--- Task material Enclosed Below ---
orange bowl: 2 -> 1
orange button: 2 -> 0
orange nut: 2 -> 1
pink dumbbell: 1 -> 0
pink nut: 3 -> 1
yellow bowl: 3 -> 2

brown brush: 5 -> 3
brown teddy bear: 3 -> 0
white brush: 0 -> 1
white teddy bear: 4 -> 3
--- End of Enclosed Task material ---
--- Task material Enclosed Below ---
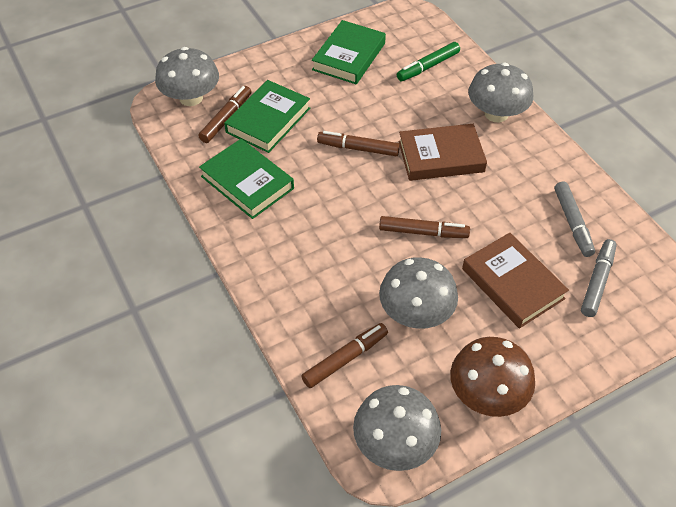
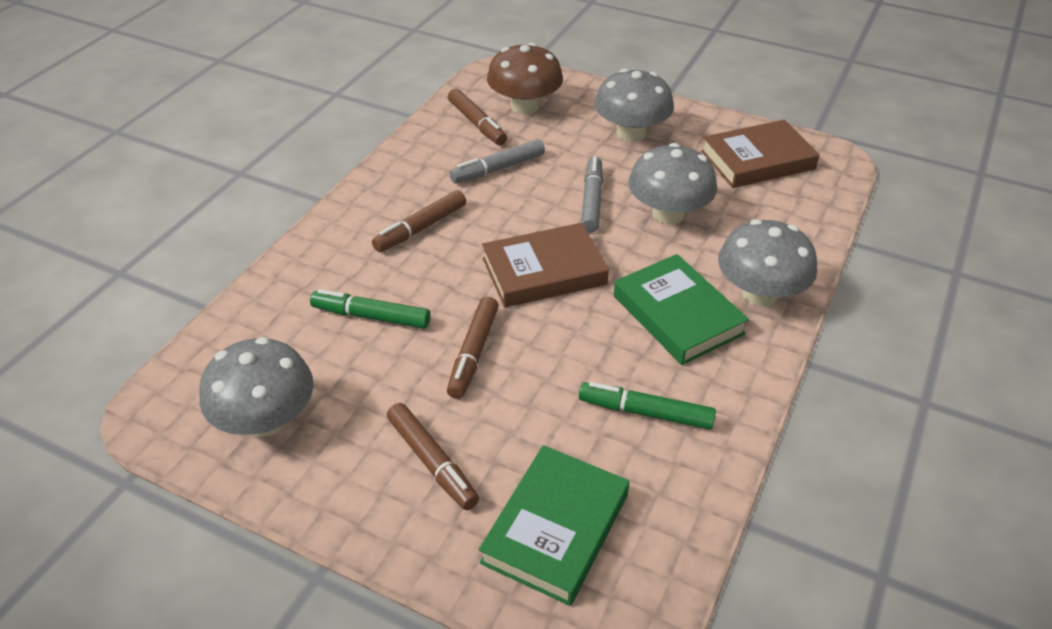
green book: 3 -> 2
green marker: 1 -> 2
--- End of Enclosed Task material ---
Exercise description: Proceeding from the line containing "orange nut: 2 -> 1" through the line containing "white teddy bear: 4 -> 3", transcribe the lines above exactly, both end lines included.

Output for this task:
orange nut: 2 -> 1
pink dumbbell: 1 -> 0
pink nut: 3 -> 1
yellow bowl: 3 -> 2

brown brush: 5 -> 3
brown teddy bear: 3 -> 0
white brush: 0 -> 1
white teddy bear: 4 -> 3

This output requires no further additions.